### What to produce
Each line in the records below, from the one that contains "(364, 270) = (740, 239): orange star -> none" to the one that contains "(787, 266) = (906, 469): white", should be reproduced exactly, the first and last included.

### Extracted entries

++++

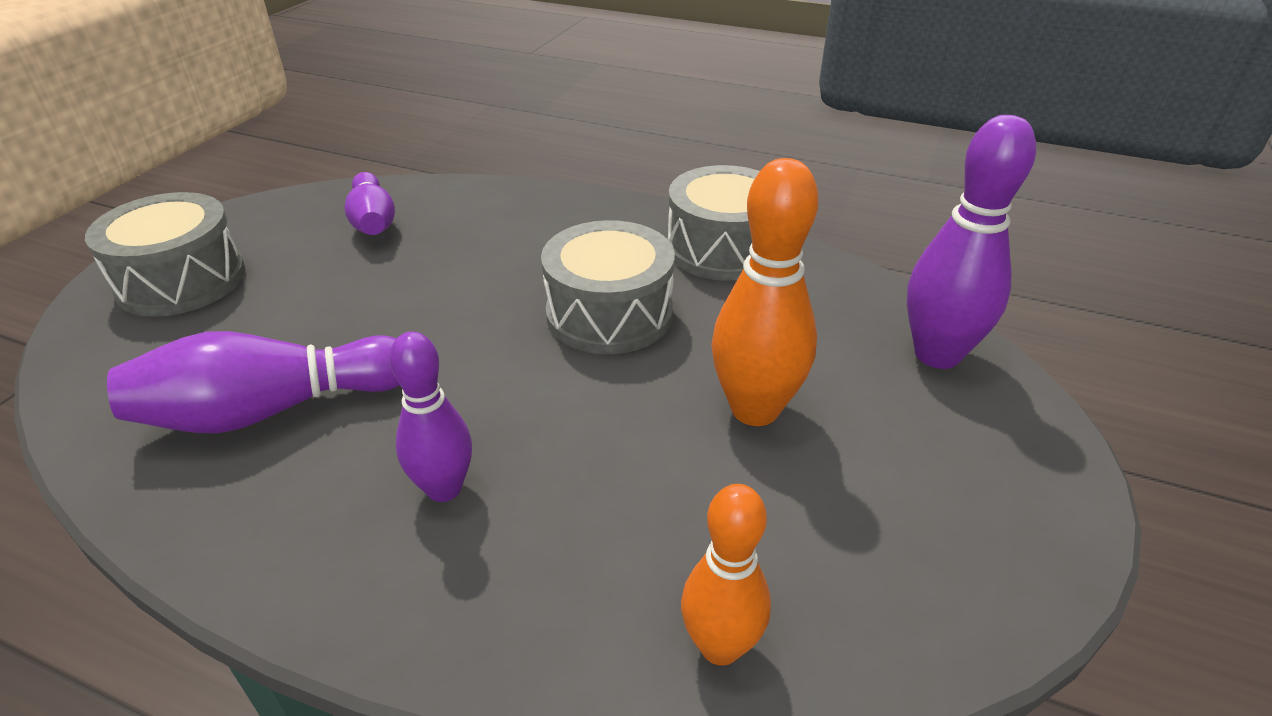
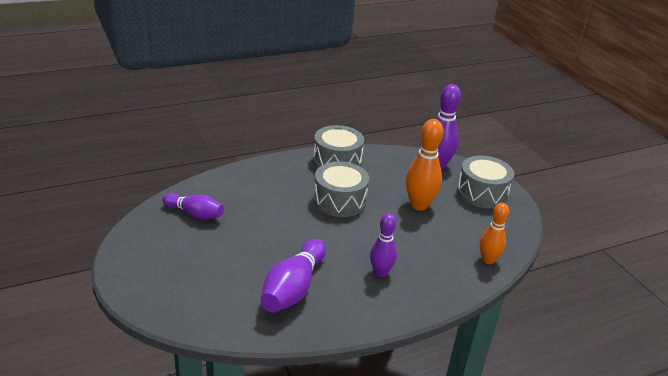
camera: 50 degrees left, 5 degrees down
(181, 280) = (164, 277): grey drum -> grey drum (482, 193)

++++

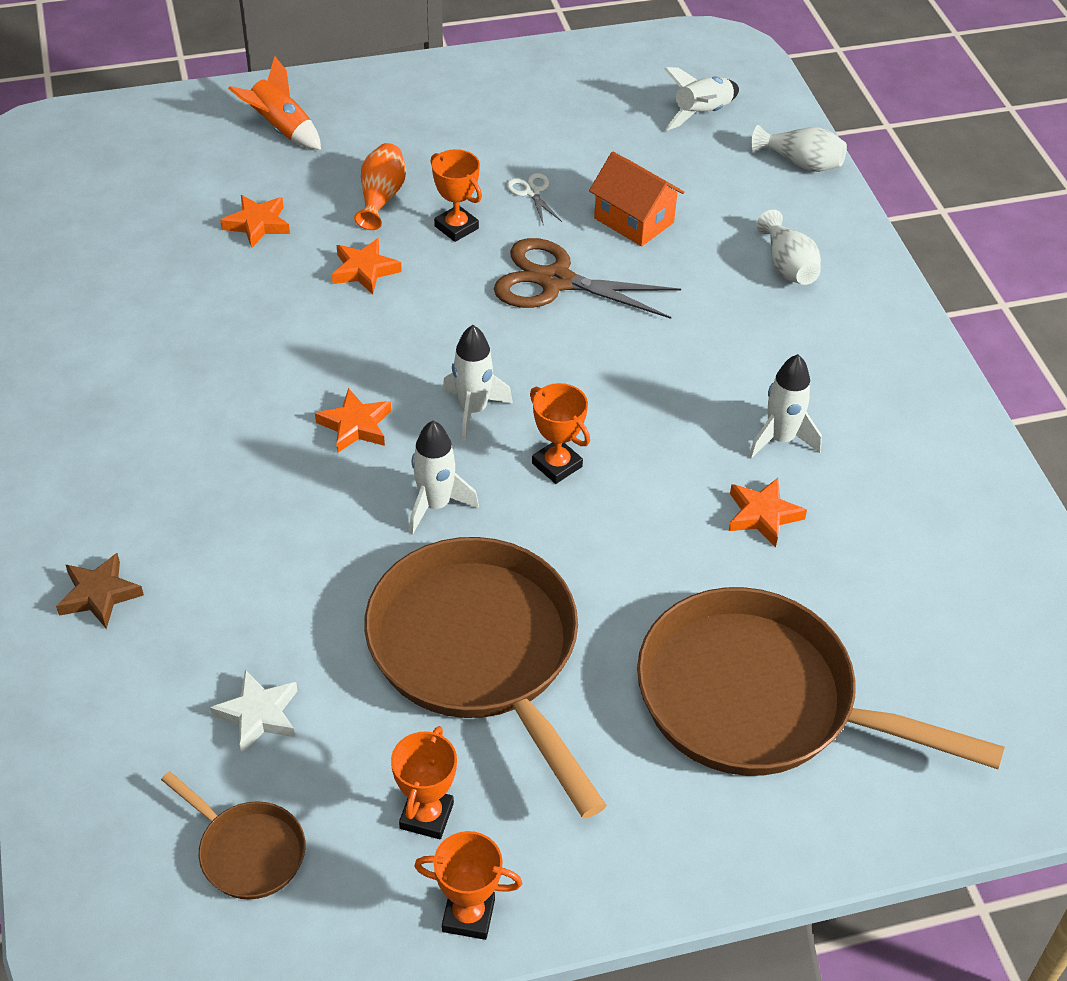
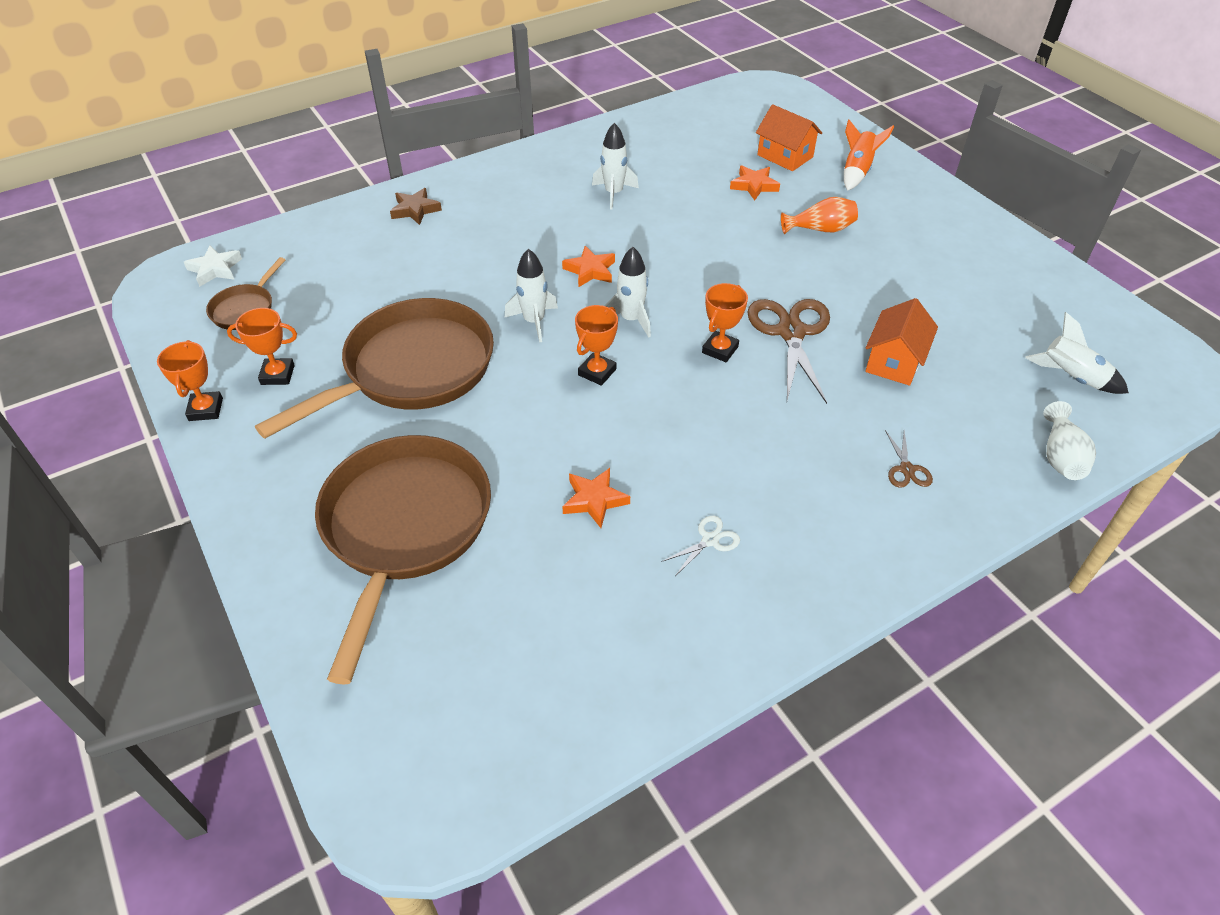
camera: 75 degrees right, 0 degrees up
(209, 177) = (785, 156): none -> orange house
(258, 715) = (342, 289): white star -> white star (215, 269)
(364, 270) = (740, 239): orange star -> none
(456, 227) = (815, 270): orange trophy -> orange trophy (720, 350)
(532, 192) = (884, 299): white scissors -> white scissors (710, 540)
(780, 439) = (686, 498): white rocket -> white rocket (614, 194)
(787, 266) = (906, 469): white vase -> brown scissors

++++

### Exercise result
(364, 270) = (740, 239): orange star -> none
(456, 227) = (815, 270): orange trophy -> orange trophy (720, 350)
(532, 192) = (884, 299): white scissors -> white scissors (710, 540)
(780, 439) = (686, 498): white rocket -> white rocket (614, 194)
(787, 266) = (906, 469): white vase -> brown scissors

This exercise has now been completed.